● Exercise instructions
What follows is a set of records; repeat them exactly, without the pictures.

- Opening Delimiter -

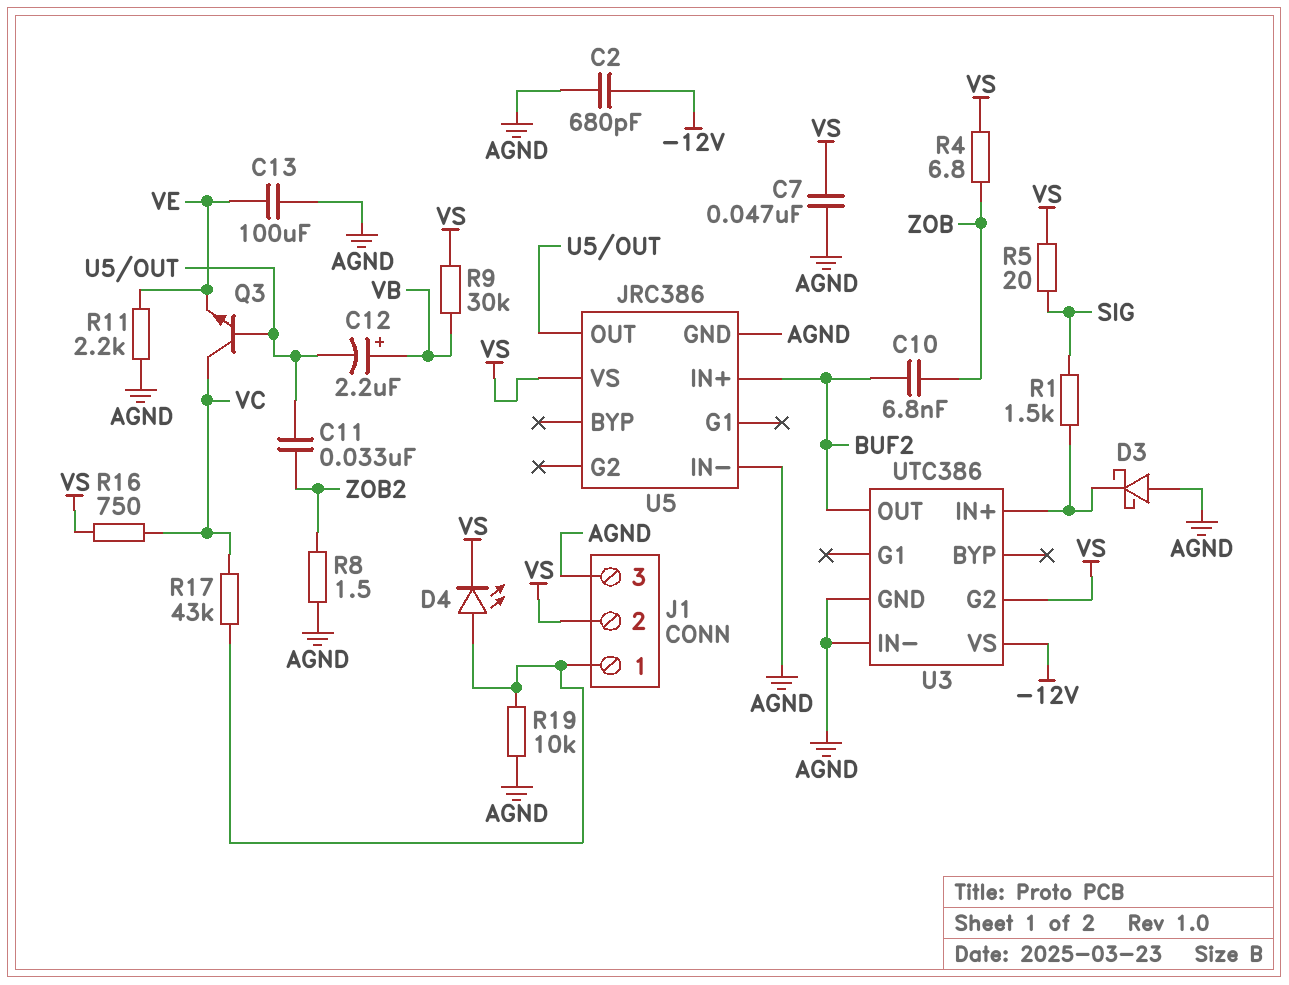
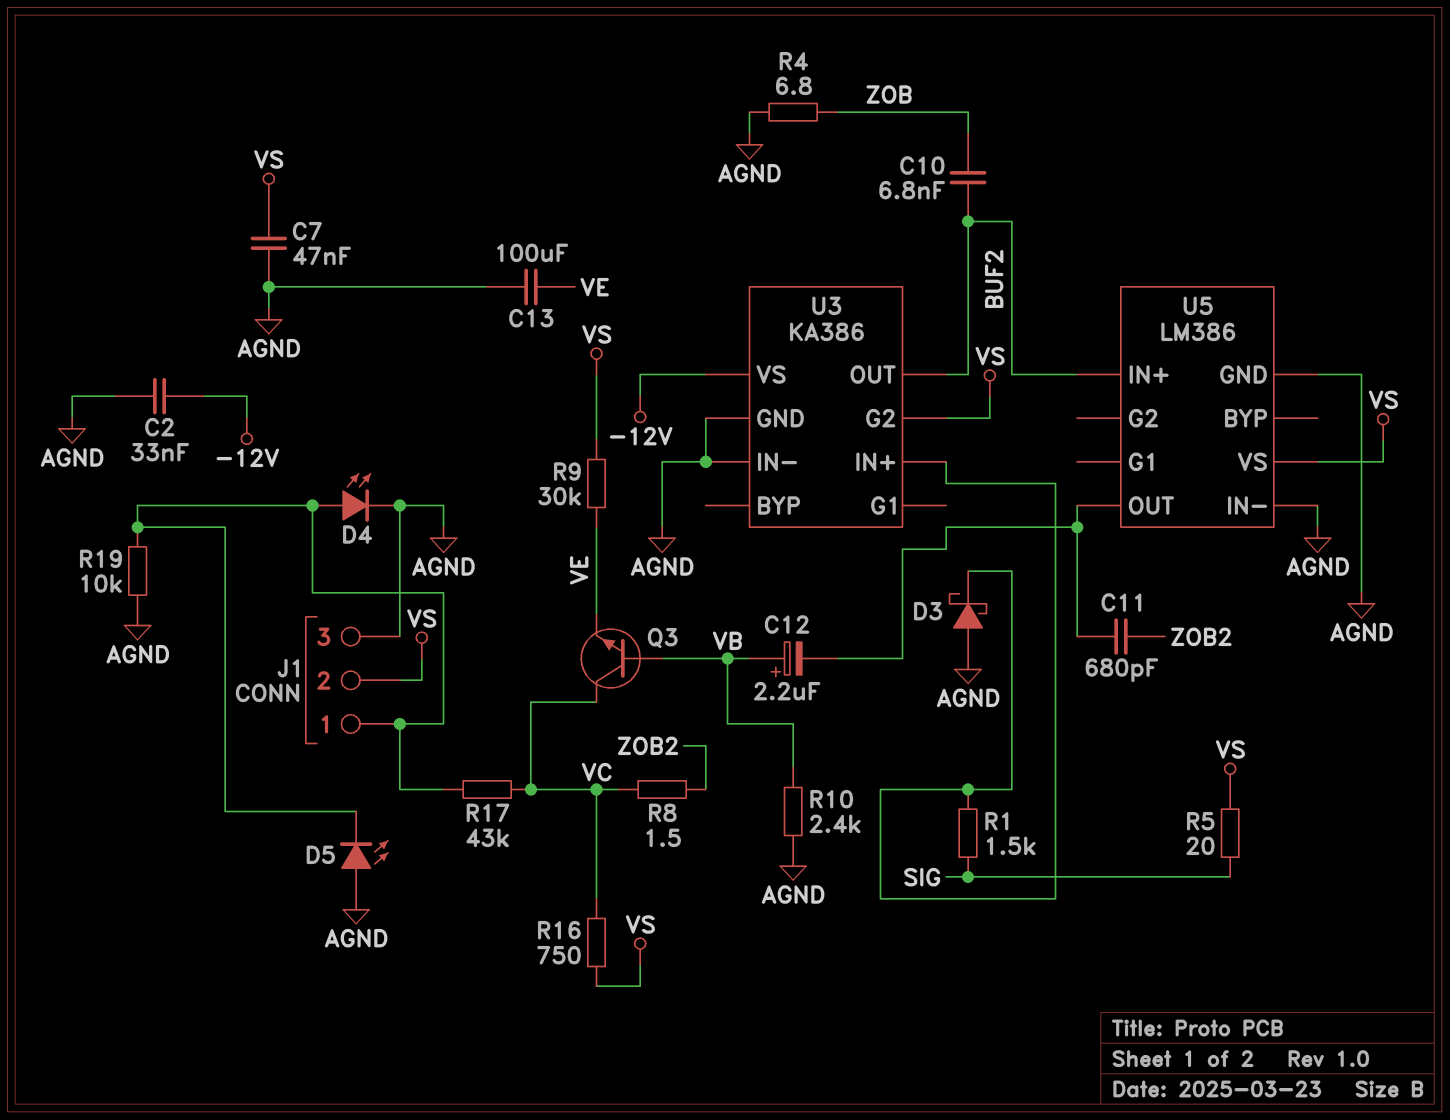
C2: 680pF (-12V, AGND) -> 33nF (-12V, AGND)
C11: 33nF (U5/OUT, ZOB2) -> 680pF (U5/OUT, ZOB2)
D4: LED (A J1/1, K VS) -> LED (A J1/1, K AGND)
D5: none -> LED (A AGND, K J1/1)
Q3: NPN (B U5/OUT, C VC, E VE) -> NPN (B VB, C VC, E VE)
R4: 6.8 (VS, ZOB) -> 6.8 (AGND, ZOB)
R8: 1.5 (AGND, ZOB2) -> 1.5 (VC, ZOB2)
R9: 30k (VB, VS) -> 30k (VE, VS)
R10: none -> 2.4k (AGND, VB)
R11: 2.2k (AGND, VE) -> none
U3: UTC386 -> KA386
U5: JRC386 -> LM386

- Closing Delimiter -

● Problem solution
C2: 680pF (-12V, AGND) -> 33nF (-12V, AGND)
C11: 33nF (U5/OUT, ZOB2) -> 680pF (U5/OUT, ZOB2)
D4: LED (A J1/1, K VS) -> LED (A J1/1, K AGND)
D5: none -> LED (A AGND, K J1/1)
Q3: NPN (B U5/OUT, C VC, E VE) -> NPN (B VB, C VC, E VE)
R4: 6.8 (VS, ZOB) -> 6.8 (AGND, ZOB)
R8: 1.5 (AGND, ZOB2) -> 1.5 (VC, ZOB2)
R9: 30k (VB, VS) -> 30k (VE, VS)
R10: none -> 2.4k (AGND, VB)
R11: 2.2k (AGND, VE) -> none
U3: UTC386 -> KA386
U5: JRC386 -> LM386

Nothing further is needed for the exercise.